* [Work required] Pictures do not belong in the copy; retype the records below exactly.

* [Source data]
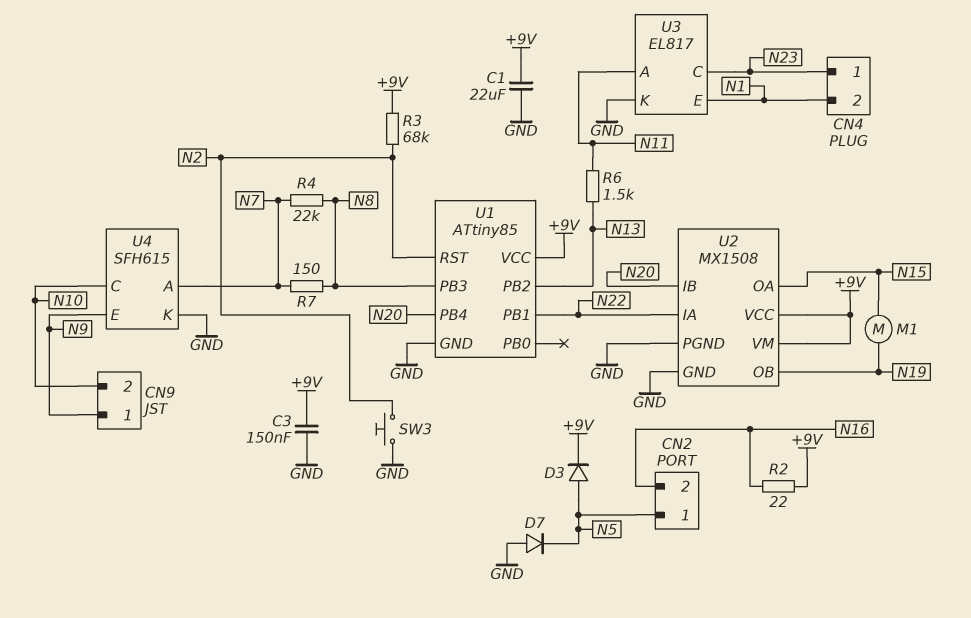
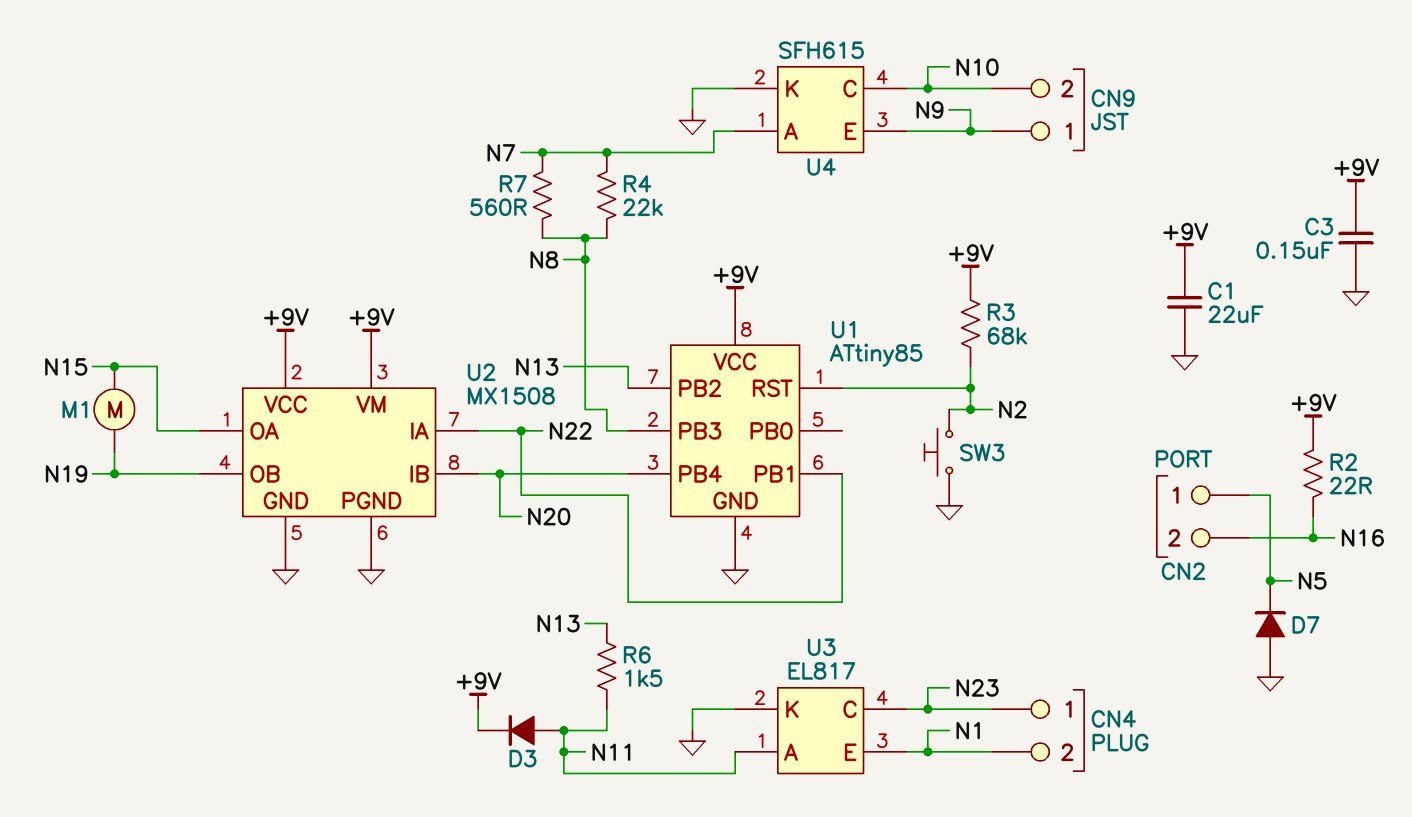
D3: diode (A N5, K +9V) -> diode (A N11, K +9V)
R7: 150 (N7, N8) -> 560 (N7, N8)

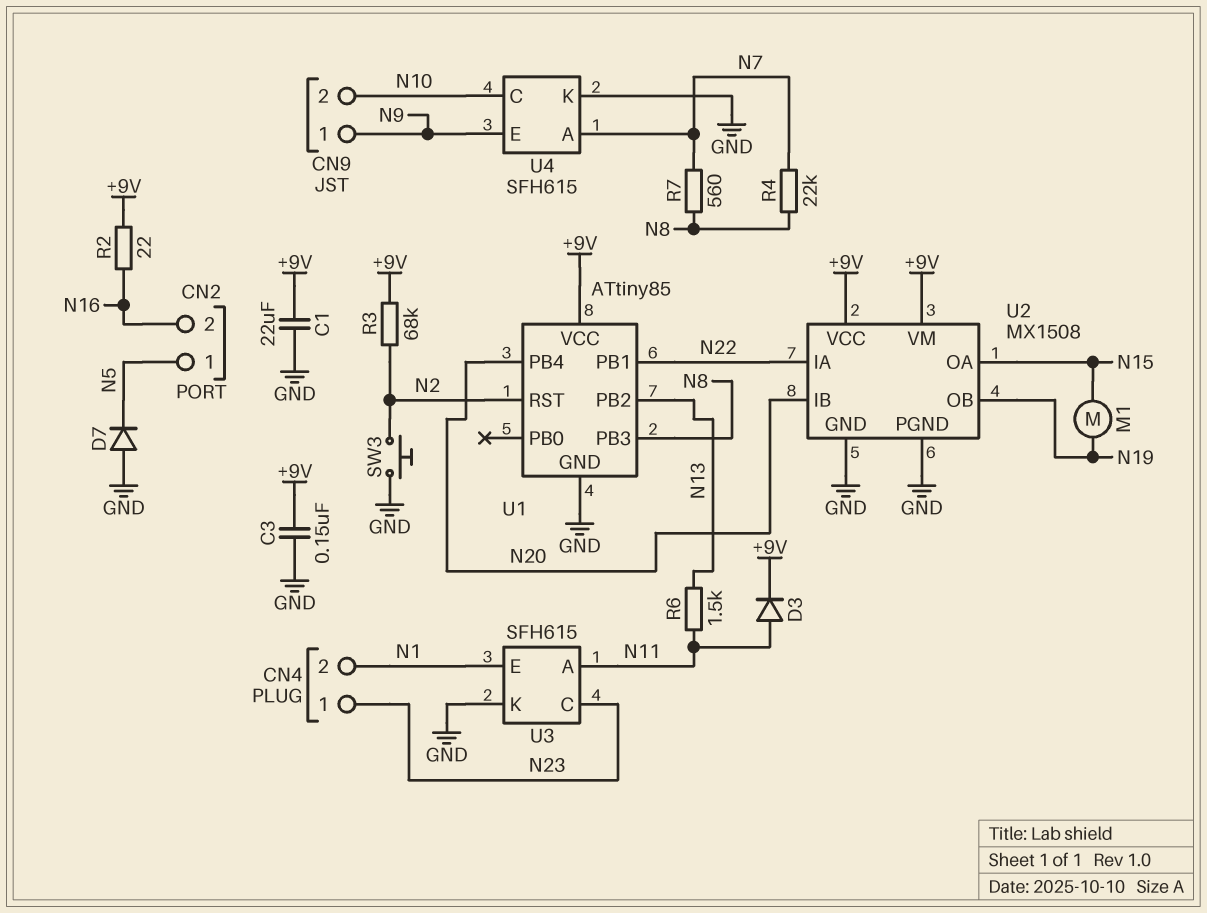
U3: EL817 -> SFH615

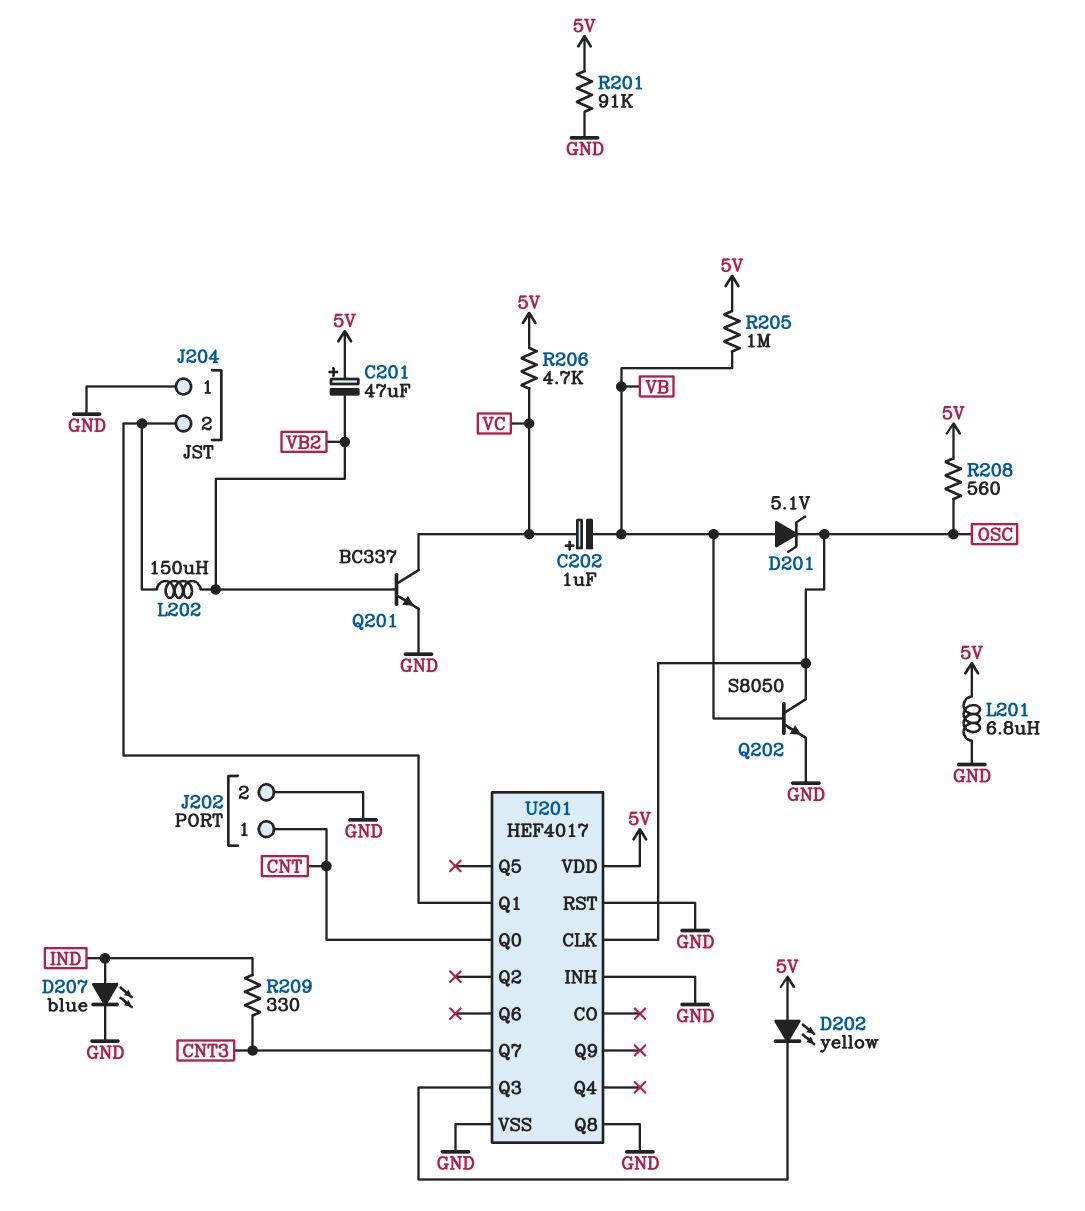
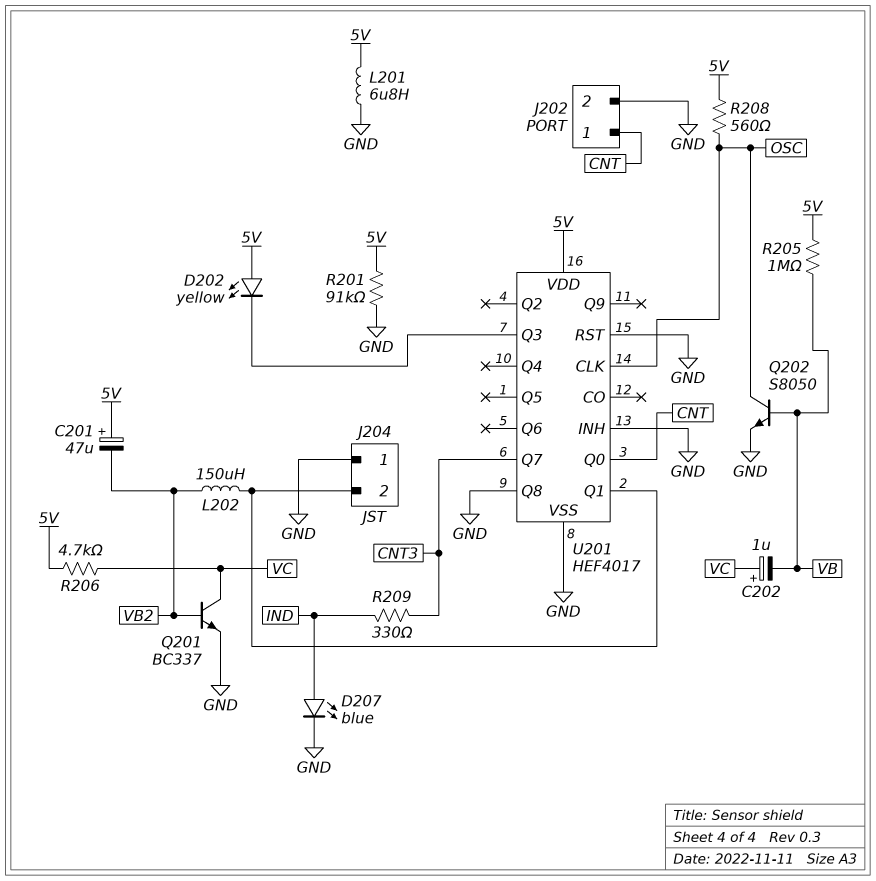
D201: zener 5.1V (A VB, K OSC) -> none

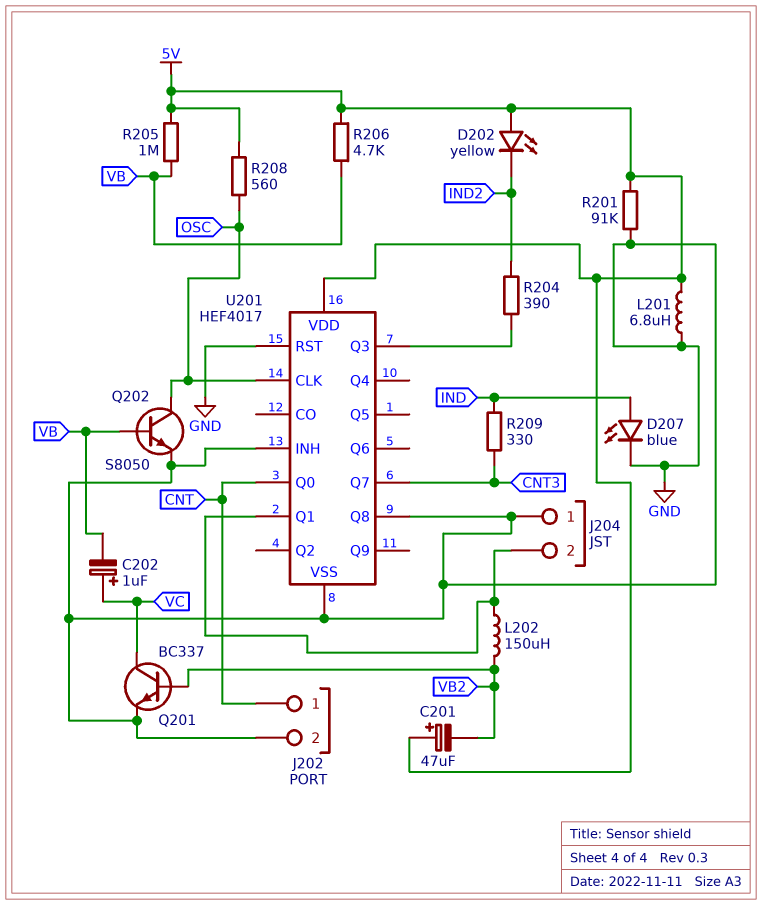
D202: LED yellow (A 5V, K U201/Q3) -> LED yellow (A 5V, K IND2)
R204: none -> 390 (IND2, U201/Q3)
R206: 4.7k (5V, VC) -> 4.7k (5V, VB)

* [Result for this exercise]
D3: diode (A N5, K +9V) -> diode (A N11, K +9V)
R7: 150 (N7, N8) -> 560 (N7, N8)

U3: EL817 -> SFH615

D201: zener 5.1V (A VB, K OSC) -> none

D202: LED yellow (A 5V, K U201/Q3) -> LED yellow (A 5V, K IND2)
R204: none -> 390 (IND2, U201/Q3)
R206: 4.7k (5V, VC) -> 4.7k (5V, VB)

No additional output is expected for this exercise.